= EXERCISE AIM =
Write out every record below exactly as it stands, leaving the pictures out.

= STORED DATA =
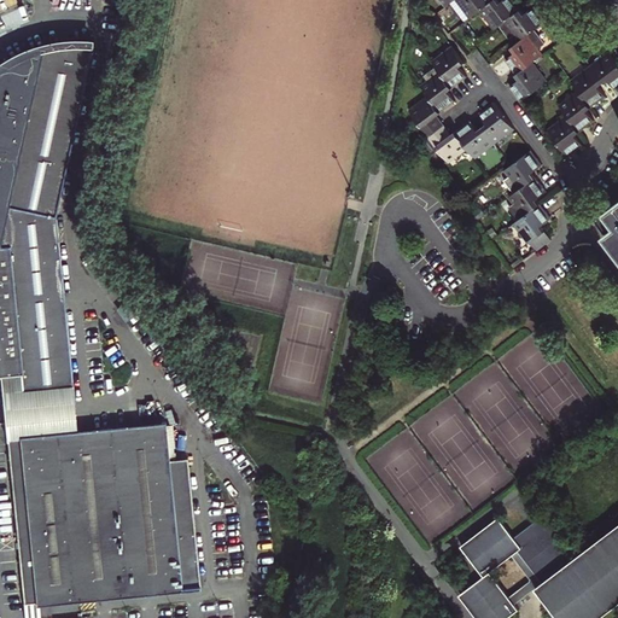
[(522,101),(546,83),(547,82),(534,63),(543,56),(529,35),(546,22),(540,13),(535,7),(525,13),(514,1),(513,0),(503,0),(501,3),(499,0),(443,0),(448,6),(450,4),(464,23),(482,11),(496,30),(501,27),(511,39),(516,35),(520,41),(512,47),(517,52),(506,59),(512,66),(520,79),(511,87),(514,92),(522,101)]
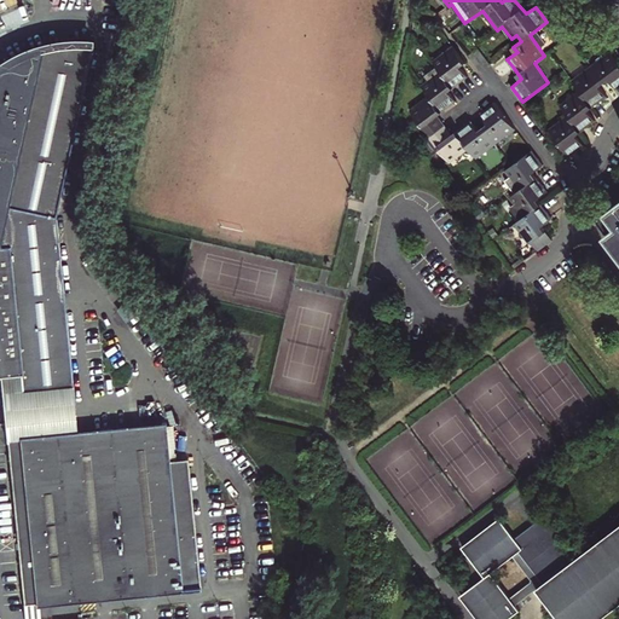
[(23,391),(74,386),(58,224),(57,217),(96,45),(77,44),(59,45),(51,46),(44,48),(27,53),(7,64),(0,69),(0,375),(3,375),(22,374),(23,391)]
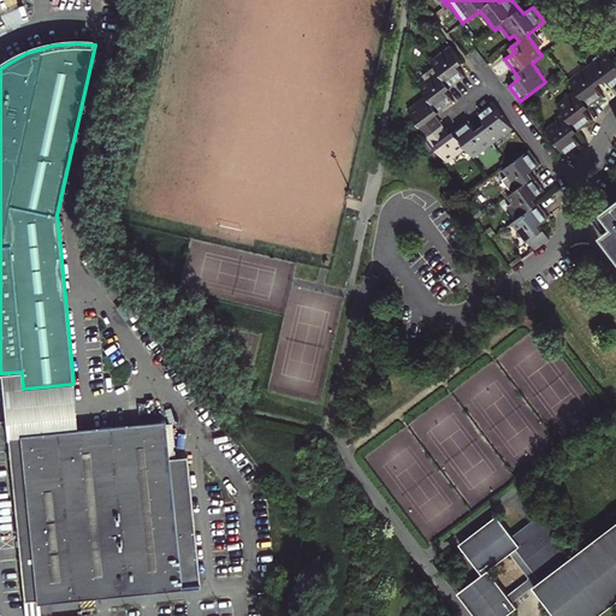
[(460,82),(467,76),(460,66),(465,63),(452,46),(432,61),(437,66),(424,76),(427,80),(421,84),(430,95),(409,111),(449,161),(467,147),(474,157),(513,126),(493,102),(486,107),(479,113),(486,123),(477,130),(469,120),(465,124),(451,134),(446,128),(438,118),(436,114),(455,100),(451,95),(448,92),(460,82)]
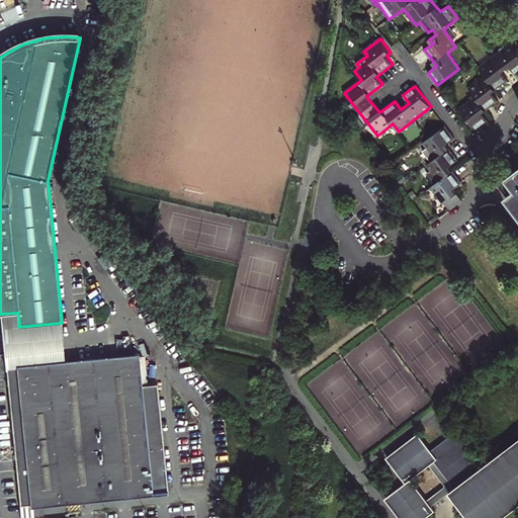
[(493,93),(497,90),(503,85),(509,81),(503,73),(511,67),(517,75),(517,74),(517,51),(512,44),(480,68),(486,77),(469,89),(476,97),(460,109),(477,131),(483,126),(489,121),(483,113),(491,107),(499,101),(493,93)]
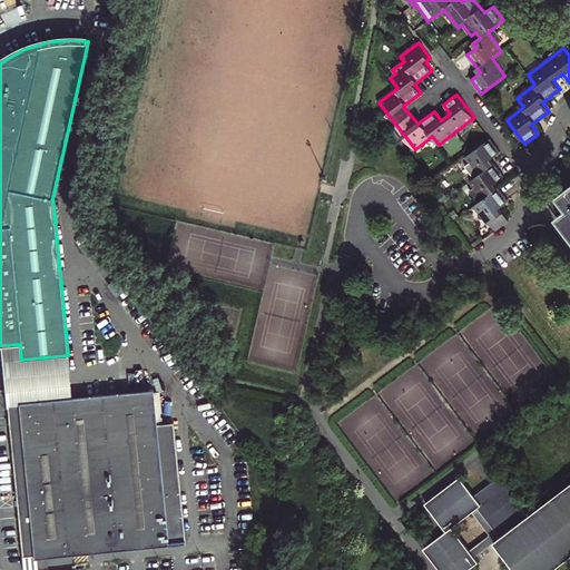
[(495,146),(490,139),(467,157),(471,163),(467,166),(475,178),(471,183),(474,187),(470,192),(479,203),(474,207),(488,225),(502,214),(499,209),(508,202),(502,194),(495,185),(504,177),(498,168),(491,160),(500,153),(495,146)]
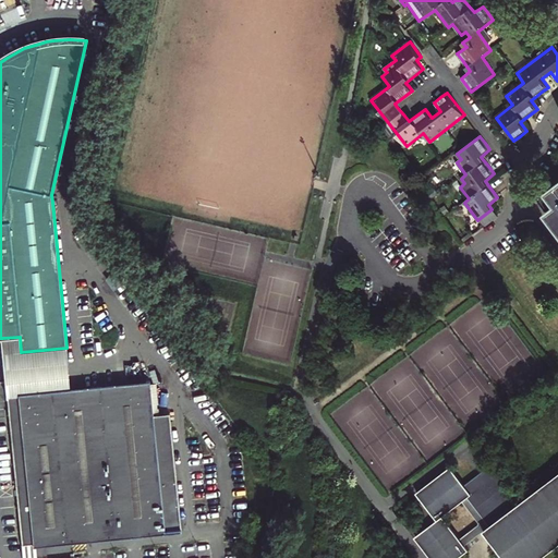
[(557,182),(536,199),(545,214),(547,211),(557,226),(557,182)]
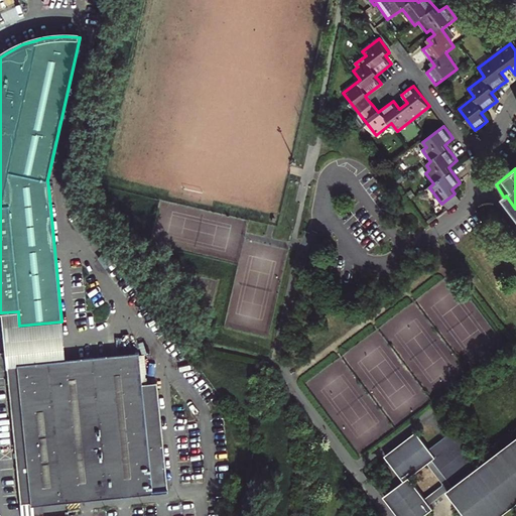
[(2,312),(7,366),(66,361),(61,321),(19,326),(18,311),(2,312)]
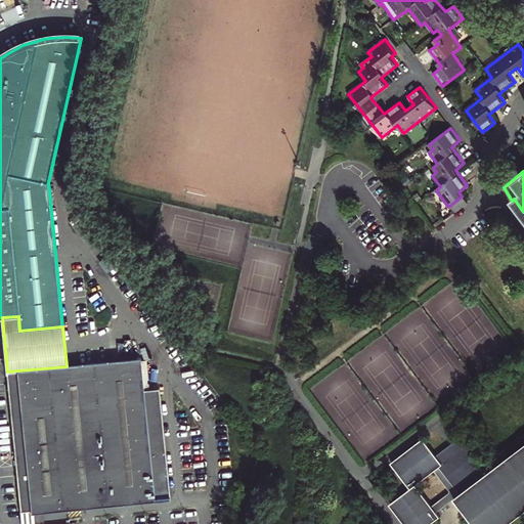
[(6,372),(19,512),(68,507),(166,497),(166,499),(170,499),(159,388),(143,390),(140,357),(137,357),(137,359),(67,366),(7,372),(6,372)]
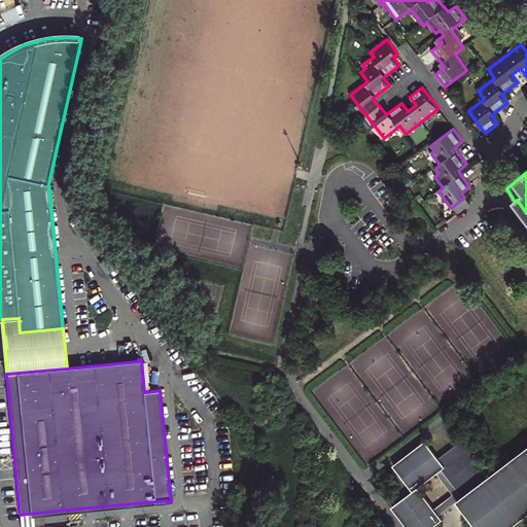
[(425,442),(393,465),(413,491),(392,506),(407,526),(431,526),(442,519),(438,515),(457,500),(477,526),(510,526),(526,514),(526,447),(489,477),(461,441),(437,458),(425,442)]
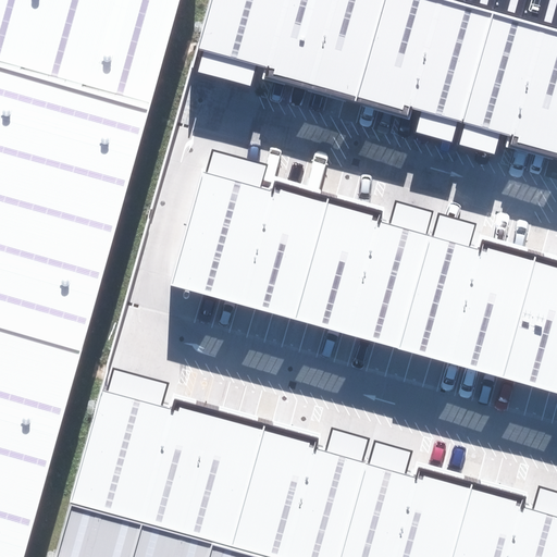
[(0,0),(0,556),(24,556),(177,0),(0,0)]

= ANSWER TO THE PROBLEM =
[(522,101),(546,83),(547,82),(534,63),(543,56),(529,35),(546,22),(540,13),(535,7),(525,13),(514,1),(513,0),(503,0),(501,3),(499,0),(443,0),(448,6),(450,4),(464,23),(482,11),(496,30),(501,27),(511,39),(516,35),(520,41),(512,47),(517,52),(506,59),(512,66),(520,79),(511,87),(514,92),(522,101)]
[(23,391),(74,386),(58,224),(57,217),(96,45),(77,44),(59,45),(51,46),(44,48),(27,53),(7,64),(0,69),(0,375),(3,375),(22,374),(23,391)]
[(460,82),(467,76),(460,66),(465,63),(452,46),(432,61),(437,66),(424,76),(427,80),(421,84),(430,95),(409,111),(449,161),(467,147),(474,157),(513,126),(493,102),(486,107),(479,113),(486,123),(477,130),(469,120),(465,124),(451,134),(446,128),(438,118),(436,114),(455,100),(451,95),(448,92),(460,82)]
[(493,93),(497,90),(503,85),(509,81),(503,73),(511,67),(517,75),(517,74),(517,51),(512,44),(480,68),(486,77),(469,89),(476,97),(460,109),(477,131),(483,126),(489,121),(483,113),(491,107),(499,101),(493,93)]
[(495,146),(490,139),(467,157),(471,163),(467,166),(475,178),(471,183),(474,187),(470,192),(479,203),(474,207),(488,225),(502,214),(499,209),(508,202),(502,194),(495,185),(504,177),(498,168),(491,160),(500,153),(495,146)]
[(557,182),(536,199),(545,214),(547,211),(557,226),(557,182)]
[(2,312),(7,366),(66,361),(61,321),(19,326),(18,311),(2,312)]
[(6,372),(19,512),(68,507),(166,497),(166,499),(170,499),(159,388),(143,390),(140,357),(137,357),(137,359),(67,366),(7,372),(6,372)]
[(425,442),(393,465),(413,491),(392,506),(407,526),(431,526),(442,519),(438,515),(457,500),(477,526),(510,526),(526,514),(526,447),(489,477),(461,441),(437,458),(425,442)]
[(0,0),(0,556),(24,556),(177,0),(0,0)]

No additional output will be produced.